THE TASK:
The task calls for the lines from the start of the entries below through the line with "<555 232> |", given again verbatim, with every picture dropped.

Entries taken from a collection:

Start of Block

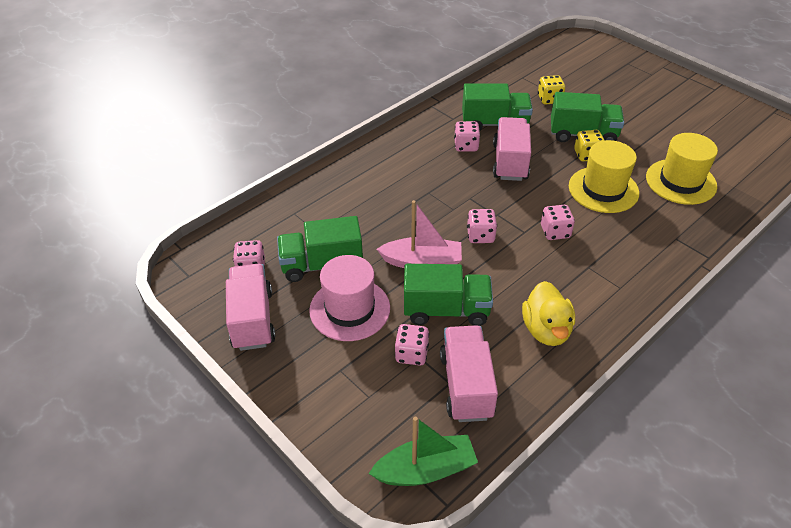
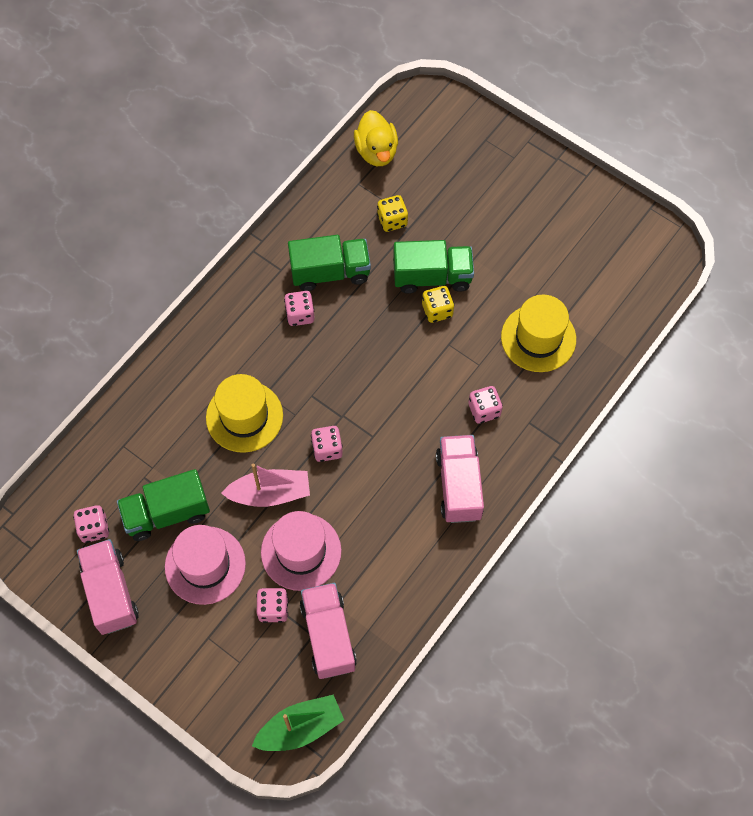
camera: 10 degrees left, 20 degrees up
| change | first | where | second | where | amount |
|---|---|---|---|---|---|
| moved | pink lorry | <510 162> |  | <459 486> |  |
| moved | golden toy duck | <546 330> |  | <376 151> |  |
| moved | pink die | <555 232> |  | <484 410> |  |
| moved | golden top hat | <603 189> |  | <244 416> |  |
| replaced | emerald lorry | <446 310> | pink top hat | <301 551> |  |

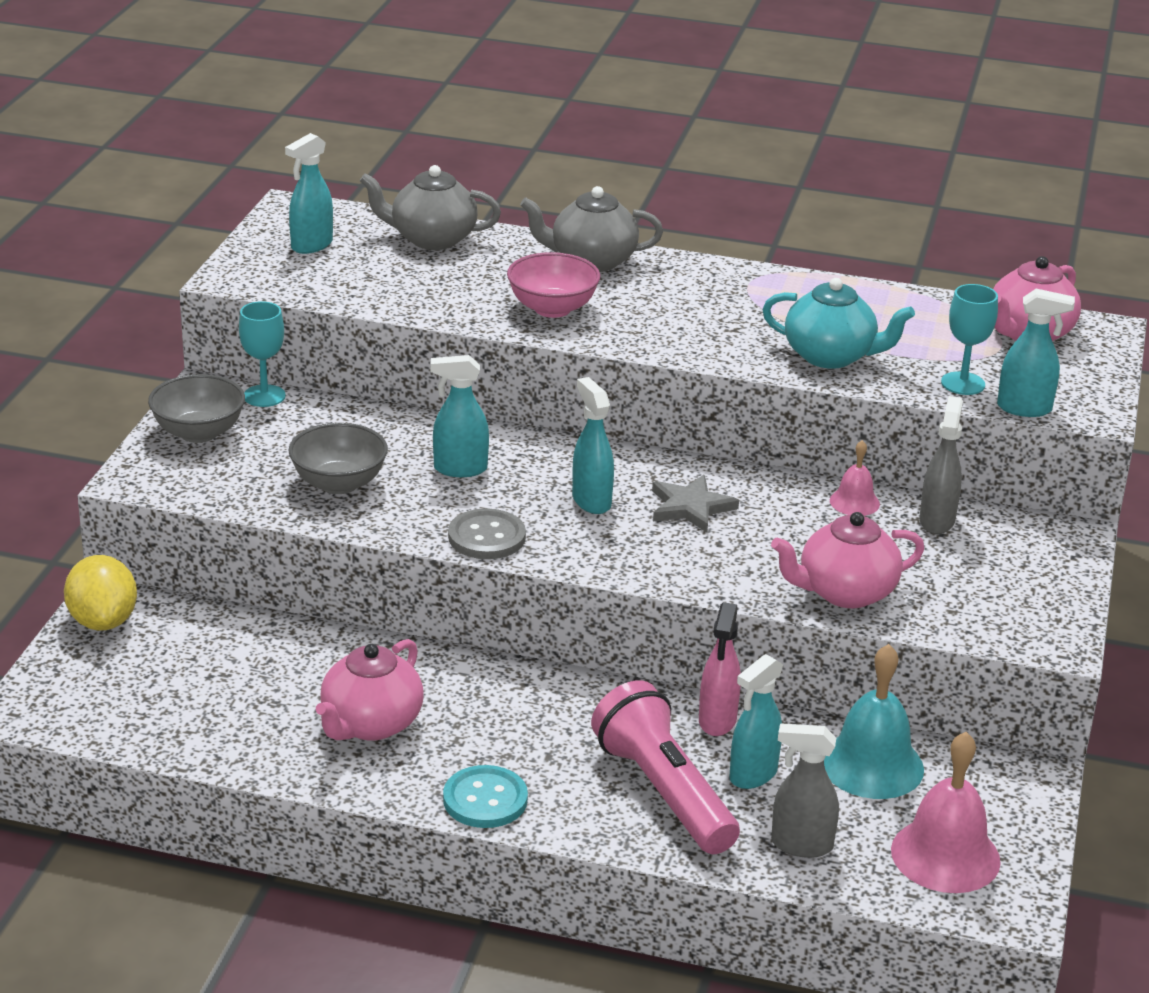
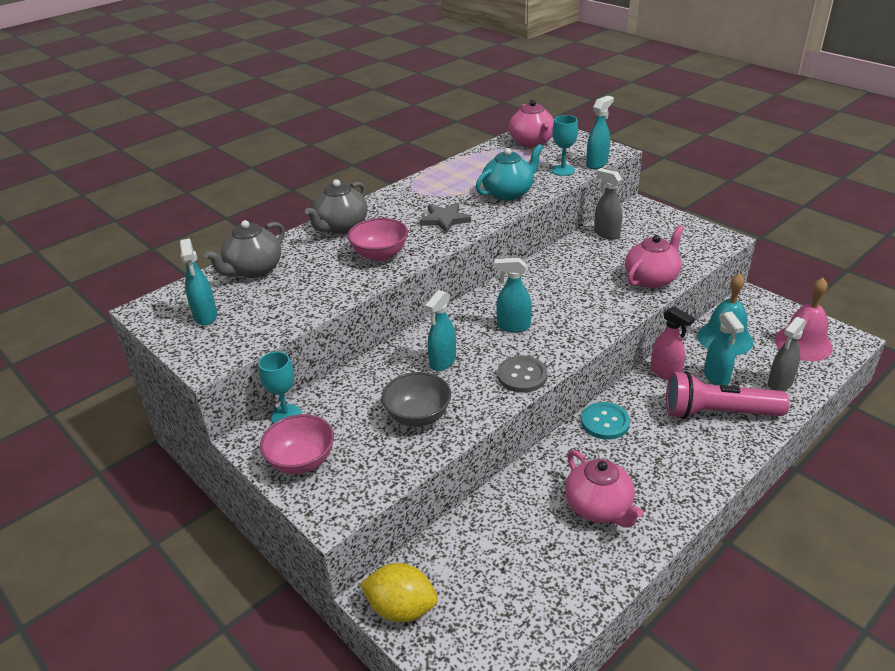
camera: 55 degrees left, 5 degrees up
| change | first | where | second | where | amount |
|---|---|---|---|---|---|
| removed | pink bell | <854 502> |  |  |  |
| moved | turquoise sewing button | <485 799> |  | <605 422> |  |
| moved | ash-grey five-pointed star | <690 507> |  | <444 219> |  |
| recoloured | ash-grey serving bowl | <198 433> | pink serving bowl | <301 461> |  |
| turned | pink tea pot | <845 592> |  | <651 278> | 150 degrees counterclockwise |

End of Block

RESPONSE TO THE TASK:
camera: 10 degrees left, 20 degrees up
| change | first | where | second | where | amount |
|---|---|---|---|---|---|
| moved | pink lorry | <510 162> |  | <459 486> |  |
| moved | golden toy duck | <546 330> |  | <376 151> |  |
| moved | pink die | <555 232> |  | <484 410> |  |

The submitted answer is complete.